-- Data for the task follows --

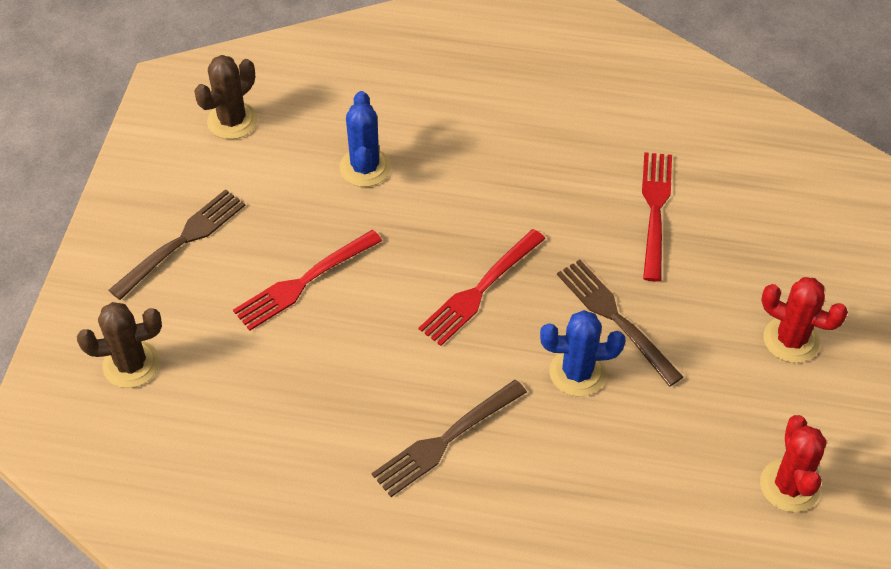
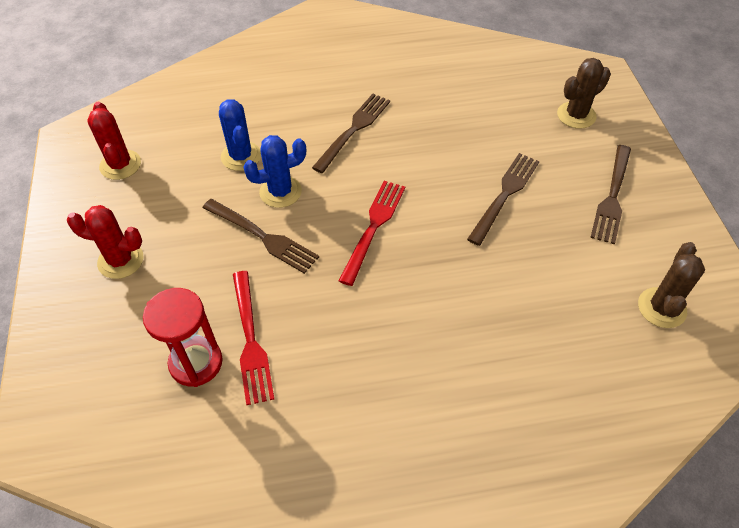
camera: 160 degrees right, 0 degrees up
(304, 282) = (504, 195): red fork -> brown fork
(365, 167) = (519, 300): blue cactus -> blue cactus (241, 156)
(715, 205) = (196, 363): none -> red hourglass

-- Data for the task concluded --
-- Data for the task follows --

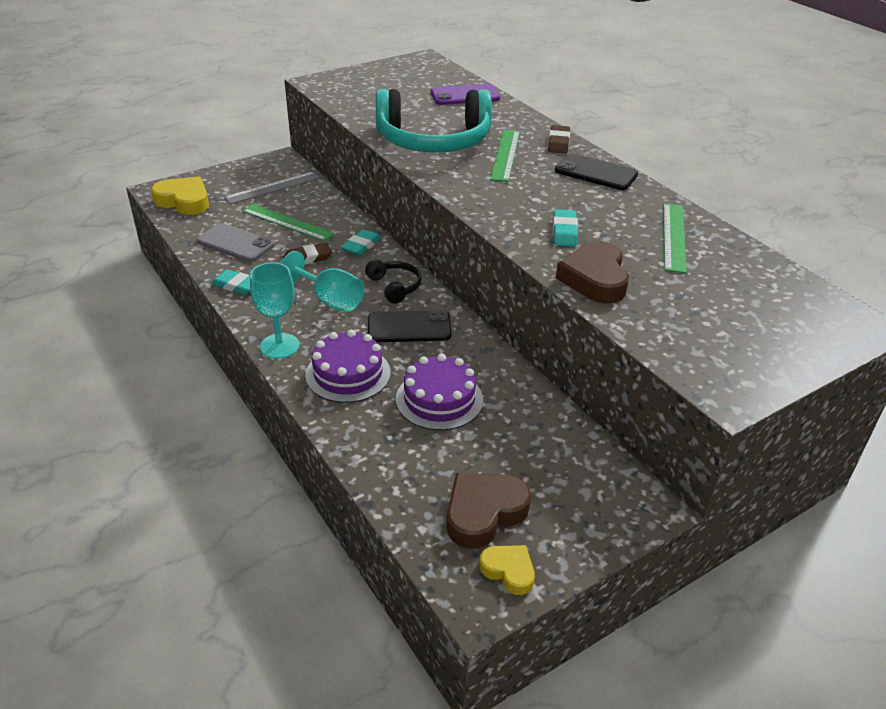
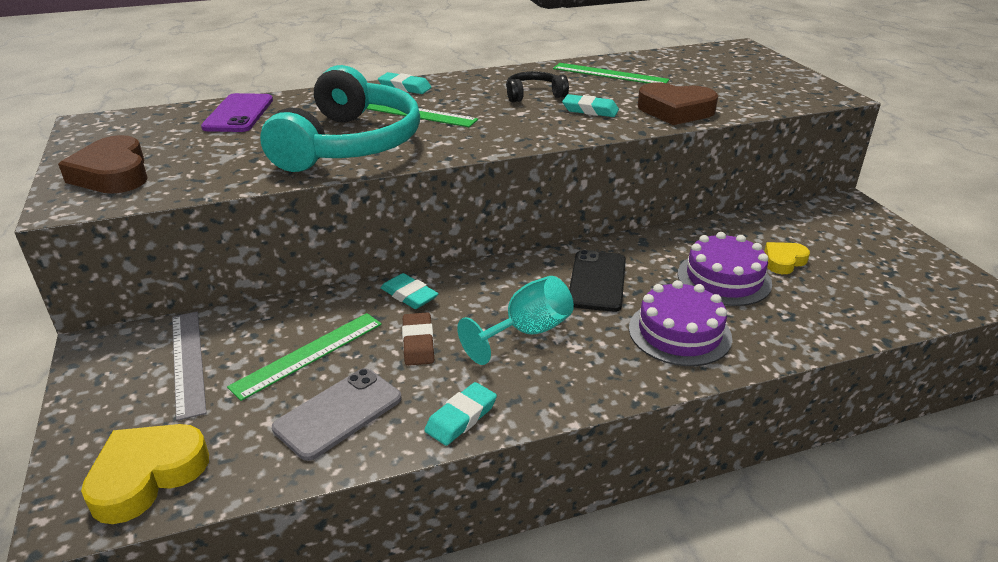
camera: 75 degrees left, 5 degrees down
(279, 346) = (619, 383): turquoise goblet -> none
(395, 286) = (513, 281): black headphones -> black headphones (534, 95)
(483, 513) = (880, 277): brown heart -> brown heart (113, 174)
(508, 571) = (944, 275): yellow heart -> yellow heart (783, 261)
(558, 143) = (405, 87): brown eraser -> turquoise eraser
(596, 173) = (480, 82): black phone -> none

-- Data for the task concluded --

#### Directions:
The lines to copy are those in the listing that contain "degrees".

#### Result below:
camera: 160 degrees right, 0 degrees up
camera: 75 degrees left, 5 degrees down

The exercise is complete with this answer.